**Your assignment**.
Please print every record below exactly as it reads.

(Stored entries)

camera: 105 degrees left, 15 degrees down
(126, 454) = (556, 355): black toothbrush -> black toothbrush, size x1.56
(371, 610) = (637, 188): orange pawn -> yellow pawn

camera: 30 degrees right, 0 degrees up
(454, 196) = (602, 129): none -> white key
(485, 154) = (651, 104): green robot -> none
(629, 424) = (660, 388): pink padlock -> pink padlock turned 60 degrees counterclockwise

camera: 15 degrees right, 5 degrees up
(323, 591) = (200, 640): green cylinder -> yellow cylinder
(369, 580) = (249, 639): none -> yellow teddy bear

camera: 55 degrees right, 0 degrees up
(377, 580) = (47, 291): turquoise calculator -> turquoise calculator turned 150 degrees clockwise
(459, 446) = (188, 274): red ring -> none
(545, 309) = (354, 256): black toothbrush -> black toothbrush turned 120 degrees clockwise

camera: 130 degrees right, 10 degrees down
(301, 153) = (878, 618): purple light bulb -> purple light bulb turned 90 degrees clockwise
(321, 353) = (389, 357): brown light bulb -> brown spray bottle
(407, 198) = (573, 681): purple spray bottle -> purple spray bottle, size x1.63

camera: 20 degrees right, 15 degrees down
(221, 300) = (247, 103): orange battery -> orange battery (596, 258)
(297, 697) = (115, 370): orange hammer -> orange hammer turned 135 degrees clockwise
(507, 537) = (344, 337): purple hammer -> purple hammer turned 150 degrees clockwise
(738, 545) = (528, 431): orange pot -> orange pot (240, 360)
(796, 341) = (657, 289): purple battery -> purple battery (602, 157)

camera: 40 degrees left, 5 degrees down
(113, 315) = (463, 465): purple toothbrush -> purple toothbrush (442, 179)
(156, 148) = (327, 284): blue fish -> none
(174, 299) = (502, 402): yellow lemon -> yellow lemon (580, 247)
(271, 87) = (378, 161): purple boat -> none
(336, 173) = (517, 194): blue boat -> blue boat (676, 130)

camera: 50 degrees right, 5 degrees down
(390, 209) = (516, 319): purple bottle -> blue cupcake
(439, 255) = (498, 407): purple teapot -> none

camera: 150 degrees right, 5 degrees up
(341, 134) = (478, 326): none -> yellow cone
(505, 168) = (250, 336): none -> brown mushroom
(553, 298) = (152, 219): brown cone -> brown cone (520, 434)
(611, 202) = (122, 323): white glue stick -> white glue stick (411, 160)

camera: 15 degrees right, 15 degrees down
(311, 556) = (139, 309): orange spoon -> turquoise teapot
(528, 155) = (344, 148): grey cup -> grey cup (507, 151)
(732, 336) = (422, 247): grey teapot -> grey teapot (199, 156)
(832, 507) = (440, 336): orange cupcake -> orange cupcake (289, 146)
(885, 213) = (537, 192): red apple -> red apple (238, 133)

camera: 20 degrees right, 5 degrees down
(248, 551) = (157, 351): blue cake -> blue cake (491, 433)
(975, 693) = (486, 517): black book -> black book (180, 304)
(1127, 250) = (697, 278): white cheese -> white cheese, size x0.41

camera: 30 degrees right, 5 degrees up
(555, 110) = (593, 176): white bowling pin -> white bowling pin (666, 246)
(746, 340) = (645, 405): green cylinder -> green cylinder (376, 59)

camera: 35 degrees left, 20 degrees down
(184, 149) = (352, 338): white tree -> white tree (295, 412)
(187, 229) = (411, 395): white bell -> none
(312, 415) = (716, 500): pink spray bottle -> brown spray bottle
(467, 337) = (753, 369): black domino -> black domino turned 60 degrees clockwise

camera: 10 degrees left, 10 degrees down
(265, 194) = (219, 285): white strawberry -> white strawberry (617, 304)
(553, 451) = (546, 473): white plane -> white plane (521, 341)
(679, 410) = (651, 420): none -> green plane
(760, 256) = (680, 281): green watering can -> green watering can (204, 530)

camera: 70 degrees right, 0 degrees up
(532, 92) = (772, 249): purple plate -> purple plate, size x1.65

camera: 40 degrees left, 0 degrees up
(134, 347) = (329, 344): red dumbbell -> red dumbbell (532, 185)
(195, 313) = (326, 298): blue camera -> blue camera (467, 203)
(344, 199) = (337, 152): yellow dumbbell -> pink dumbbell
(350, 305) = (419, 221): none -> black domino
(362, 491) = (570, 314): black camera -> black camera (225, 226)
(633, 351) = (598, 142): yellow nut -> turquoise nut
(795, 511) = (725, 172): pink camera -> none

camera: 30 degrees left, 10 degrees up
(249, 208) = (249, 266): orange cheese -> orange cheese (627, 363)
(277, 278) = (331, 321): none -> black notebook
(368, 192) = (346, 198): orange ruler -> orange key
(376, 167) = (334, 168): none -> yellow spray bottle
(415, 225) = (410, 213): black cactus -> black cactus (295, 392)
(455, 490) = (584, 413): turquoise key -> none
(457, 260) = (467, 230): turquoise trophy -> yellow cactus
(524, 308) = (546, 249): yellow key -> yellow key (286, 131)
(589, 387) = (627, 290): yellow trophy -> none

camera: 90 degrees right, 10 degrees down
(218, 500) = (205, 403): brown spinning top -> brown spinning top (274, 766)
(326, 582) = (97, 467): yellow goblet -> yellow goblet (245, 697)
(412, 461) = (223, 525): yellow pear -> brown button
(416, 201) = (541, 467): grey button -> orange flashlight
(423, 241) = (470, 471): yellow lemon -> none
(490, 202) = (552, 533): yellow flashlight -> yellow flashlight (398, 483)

**Answer to the exercise**.
camera: 105 degrees left, 15 degrees down
(126, 454) = (556, 355): black toothbrush -> black toothbrush, size x1.56
(371, 610) = (637, 188): orange pawn -> yellow pawn

camera: 30 degrees right, 0 degrees up
(454, 196) = (602, 129): none -> white key
(485, 154) = (651, 104): green robot -> none
(629, 424) = (660, 388): pink padlock -> pink padlock turned 60 degrees counterclockwise

camera: 15 degrees right, 5 degrees up
(323, 591) = (200, 640): green cylinder -> yellow cylinder
(369, 580) = (249, 639): none -> yellow teddy bear

camera: 55 degrees right, 0 degrees up
(377, 580) = (47, 291): turquoise calculator -> turquoise calculator turned 150 degrees clockwise
(459, 446) = (188, 274): red ring -> none
(545, 309) = (354, 256): black toothbrush -> black toothbrush turned 120 degrees clockwise

camera: 130 degrees right, 10 degrees down
(301, 153) = (878, 618): purple light bulb -> purple light bulb turned 90 degrees clockwise
(321, 353) = (389, 357): brown light bulb -> brown spray bottle
(407, 198) = (573, 681): purple spray bottle -> purple spray bottle, size x1.63

camera: 20 degrees right, 15 degrees down
(221, 300) = (247, 103): orange battery -> orange battery (596, 258)
(297, 697) = (115, 370): orange hammer -> orange hammer turned 135 degrees clockwise
(507, 537) = (344, 337): purple hammer -> purple hammer turned 150 degrees clockwise
(738, 545) = (528, 431): orange pot -> orange pot (240, 360)
(796, 341) = (657, 289): purple battery -> purple battery (602, 157)

camera: 40 degrees left, 5 degrees down
(113, 315) = (463, 465): purple toothbrush -> purple toothbrush (442, 179)
(156, 148) = (327, 284): blue fish -> none
(174, 299) = (502, 402): yellow lemon -> yellow lemon (580, 247)
(271, 87) = (378, 161): purple boat -> none
(336, 173) = (517, 194): blue boat -> blue boat (676, 130)

camera: 50 degrees right, 5 degrees down
(390, 209) = (516, 319): purple bottle -> blue cupcake
(439, 255) = (498, 407): purple teapot -> none

camera: 150 degrees right, 5 degrees up
(341, 134) = (478, 326): none -> yellow cone
(505, 168) = (250, 336): none -> brown mushroom
(553, 298) = (152, 219): brown cone -> brown cone (520, 434)
(611, 202) = (122, 323): white glue stick -> white glue stick (411, 160)

camera: 15 degrees right, 15 degrees down
(311, 556) = (139, 309): orange spoon -> turquoise teapot
(528, 155) = (344, 148): grey cup -> grey cup (507, 151)
(732, 336) = (422, 247): grey teapot -> grey teapot (199, 156)
(832, 507) = (440, 336): orange cupcake -> orange cupcake (289, 146)
(885, 213) = (537, 192): red apple -> red apple (238, 133)

camera: 20 degrees right, 5 degrees down
(248, 551) = (157, 351): blue cake -> blue cake (491, 433)
(975, 693) = (486, 517): black book -> black book (180, 304)
(1127, 250) = (697, 278): white cheese -> white cheese, size x0.41

camera: 30 degrees right, 5 degrees up
(555, 110) = (593, 176): white bowling pin -> white bowling pin (666, 246)
(746, 340) = (645, 405): green cylinder -> green cylinder (376, 59)

camera: 35 degrees left, 20 degrees down
(184, 149) = (352, 338): white tree -> white tree (295, 412)
(187, 229) = (411, 395): white bell -> none
(312, 415) = (716, 500): pink spray bottle -> brown spray bottle
(467, 337) = (753, 369): black domino -> black domino turned 60 degrees clockwise

camera: 10 degrees left, 10 degrees down
(265, 194) = (219, 285): white strawberry -> white strawberry (617, 304)
(553, 451) = (546, 473): white plane -> white plane (521, 341)
(679, 410) = (651, 420): none -> green plane
(760, 256) = (680, 281): green watering can -> green watering can (204, 530)

camera: 70 degrees right, 0 degrees up
(532, 92) = (772, 249): purple plate -> purple plate, size x1.65

camera: 40 degrees left, 0 degrees up
(134, 347) = (329, 344): red dumbbell -> red dumbbell (532, 185)
(195, 313) = (326, 298): blue camera -> blue camera (467, 203)
(344, 199) = (337, 152): yellow dumbbell -> pink dumbbell
(350, 305) = (419, 221): none -> black domino
(362, 491) = (570, 314): black camera -> black camera (225, 226)
(633, 351) = (598, 142): yellow nut -> turquoise nut
(795, 511) = (725, 172): pink camera -> none

camera: 30 degrees left, 10 degrees up
(249, 208) = (249, 266): orange cheese -> orange cheese (627, 363)
(277, 278) = (331, 321): none -> black notebook
(368, 192) = (346, 198): orange ruler -> orange key
(376, 167) = (334, 168): none -> yellow spray bottle
(415, 225) = (410, 213): black cactus -> black cactus (295, 392)
(455, 490) = (584, 413): turquoise key -> none
(457, 260) = (467, 230): turquoise trophy -> yellow cactus
(524, 308) = (546, 249): yellow key -> yellow key (286, 131)
(589, 387) = (627, 290): yellow trophy -> none

camera: 90 degrees right, 10 degrees down
(218, 500) = (205, 403): brown spinning top -> brown spinning top (274, 766)
(326, 582) = (97, 467): yellow goblet -> yellow goblet (245, 697)
(412, 461) = (223, 525): yellow pear -> brown button
(416, 201) = (541, 467): grey button -> orange flashlight
(423, 241) = (470, 471): yellow lemon -> none
(490, 202) = (552, 533): yellow flashlight -> yellow flashlight (398, 483)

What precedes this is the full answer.